* Your task
Pull every line holding the word "lime" from the data below and copy it.
Material provided: Begin
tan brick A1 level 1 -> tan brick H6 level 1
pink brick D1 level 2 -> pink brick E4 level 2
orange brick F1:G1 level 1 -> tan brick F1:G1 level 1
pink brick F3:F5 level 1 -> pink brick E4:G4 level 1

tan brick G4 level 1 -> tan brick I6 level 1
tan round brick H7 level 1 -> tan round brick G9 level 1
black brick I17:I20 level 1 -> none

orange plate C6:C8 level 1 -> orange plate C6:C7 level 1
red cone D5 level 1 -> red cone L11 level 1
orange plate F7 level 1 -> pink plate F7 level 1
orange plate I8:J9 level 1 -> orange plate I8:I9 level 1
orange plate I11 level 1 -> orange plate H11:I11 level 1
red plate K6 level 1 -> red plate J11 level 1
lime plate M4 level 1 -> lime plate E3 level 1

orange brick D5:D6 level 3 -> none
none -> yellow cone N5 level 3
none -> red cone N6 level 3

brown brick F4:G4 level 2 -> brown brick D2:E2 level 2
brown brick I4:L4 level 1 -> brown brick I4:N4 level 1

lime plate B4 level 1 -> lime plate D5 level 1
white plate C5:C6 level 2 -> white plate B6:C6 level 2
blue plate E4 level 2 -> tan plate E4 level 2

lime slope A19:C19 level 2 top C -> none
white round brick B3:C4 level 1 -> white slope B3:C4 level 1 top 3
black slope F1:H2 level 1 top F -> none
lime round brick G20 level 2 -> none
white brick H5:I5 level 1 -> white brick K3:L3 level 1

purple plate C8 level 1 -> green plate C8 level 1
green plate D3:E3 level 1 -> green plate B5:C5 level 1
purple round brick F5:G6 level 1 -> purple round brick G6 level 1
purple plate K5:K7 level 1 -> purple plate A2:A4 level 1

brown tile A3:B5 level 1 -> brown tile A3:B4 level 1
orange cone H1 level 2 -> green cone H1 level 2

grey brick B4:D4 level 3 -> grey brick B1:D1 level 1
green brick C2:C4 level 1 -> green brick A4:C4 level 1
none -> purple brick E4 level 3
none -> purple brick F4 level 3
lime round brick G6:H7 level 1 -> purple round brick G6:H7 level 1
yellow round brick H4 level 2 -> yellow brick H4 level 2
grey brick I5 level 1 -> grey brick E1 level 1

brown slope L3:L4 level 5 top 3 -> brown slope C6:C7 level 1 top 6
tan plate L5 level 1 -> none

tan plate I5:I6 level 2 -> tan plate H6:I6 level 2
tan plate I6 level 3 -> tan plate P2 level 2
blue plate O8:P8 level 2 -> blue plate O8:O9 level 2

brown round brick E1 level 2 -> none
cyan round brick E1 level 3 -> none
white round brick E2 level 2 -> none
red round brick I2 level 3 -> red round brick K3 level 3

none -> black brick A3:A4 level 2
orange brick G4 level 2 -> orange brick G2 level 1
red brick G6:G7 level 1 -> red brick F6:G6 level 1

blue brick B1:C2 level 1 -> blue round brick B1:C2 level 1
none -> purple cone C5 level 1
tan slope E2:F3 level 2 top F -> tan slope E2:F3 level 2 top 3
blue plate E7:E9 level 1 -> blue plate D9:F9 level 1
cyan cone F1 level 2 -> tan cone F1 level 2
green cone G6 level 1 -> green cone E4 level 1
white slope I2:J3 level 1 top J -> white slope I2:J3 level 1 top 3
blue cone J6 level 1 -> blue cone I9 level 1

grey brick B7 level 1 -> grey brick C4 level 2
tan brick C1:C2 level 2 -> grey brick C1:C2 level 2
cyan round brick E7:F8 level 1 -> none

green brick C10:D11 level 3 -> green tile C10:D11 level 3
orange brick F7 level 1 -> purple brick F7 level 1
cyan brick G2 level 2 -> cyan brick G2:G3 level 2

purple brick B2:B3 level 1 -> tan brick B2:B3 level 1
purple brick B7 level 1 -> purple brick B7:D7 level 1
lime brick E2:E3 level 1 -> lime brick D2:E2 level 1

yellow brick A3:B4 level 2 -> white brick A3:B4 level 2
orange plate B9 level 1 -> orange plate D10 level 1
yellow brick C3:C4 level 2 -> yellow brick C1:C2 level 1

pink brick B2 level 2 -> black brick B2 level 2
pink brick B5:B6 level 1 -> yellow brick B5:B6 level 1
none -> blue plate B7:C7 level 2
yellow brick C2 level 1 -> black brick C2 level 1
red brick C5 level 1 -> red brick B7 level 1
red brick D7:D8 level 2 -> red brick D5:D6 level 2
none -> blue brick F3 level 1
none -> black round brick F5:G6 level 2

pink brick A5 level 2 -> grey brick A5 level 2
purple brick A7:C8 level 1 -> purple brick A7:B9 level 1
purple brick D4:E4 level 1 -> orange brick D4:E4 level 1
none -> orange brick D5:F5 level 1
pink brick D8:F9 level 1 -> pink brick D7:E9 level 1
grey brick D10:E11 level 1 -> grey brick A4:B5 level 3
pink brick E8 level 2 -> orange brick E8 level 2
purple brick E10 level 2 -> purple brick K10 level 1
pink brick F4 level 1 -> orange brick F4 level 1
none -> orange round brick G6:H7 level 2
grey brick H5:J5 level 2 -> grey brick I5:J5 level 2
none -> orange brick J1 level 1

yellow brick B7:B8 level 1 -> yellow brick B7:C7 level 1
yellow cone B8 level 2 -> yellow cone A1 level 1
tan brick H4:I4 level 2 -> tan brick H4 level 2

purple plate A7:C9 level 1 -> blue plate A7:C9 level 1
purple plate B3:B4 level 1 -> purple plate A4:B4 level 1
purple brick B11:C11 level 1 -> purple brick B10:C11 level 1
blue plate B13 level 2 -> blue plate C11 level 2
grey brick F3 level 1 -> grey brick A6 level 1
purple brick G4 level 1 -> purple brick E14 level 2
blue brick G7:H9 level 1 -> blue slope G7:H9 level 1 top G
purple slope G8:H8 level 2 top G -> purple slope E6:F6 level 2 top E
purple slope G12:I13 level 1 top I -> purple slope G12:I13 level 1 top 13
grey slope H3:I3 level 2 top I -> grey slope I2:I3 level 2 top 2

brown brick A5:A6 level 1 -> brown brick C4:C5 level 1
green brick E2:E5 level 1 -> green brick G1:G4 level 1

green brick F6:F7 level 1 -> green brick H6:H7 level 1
Material provided: End
* Finished task
lime plate M4 level 1 -> lime plate E3 level 1
lime plate B4 level 1 -> lime plate D5 level 1
lime slope A19:C19 level 2 top C -> none
lime round brick G20 level 2 -> none
lime round brick G6:H7 level 1 -> purple round brick G6:H7 level 1
lime brick E2:E3 level 1 -> lime brick D2:E2 level 1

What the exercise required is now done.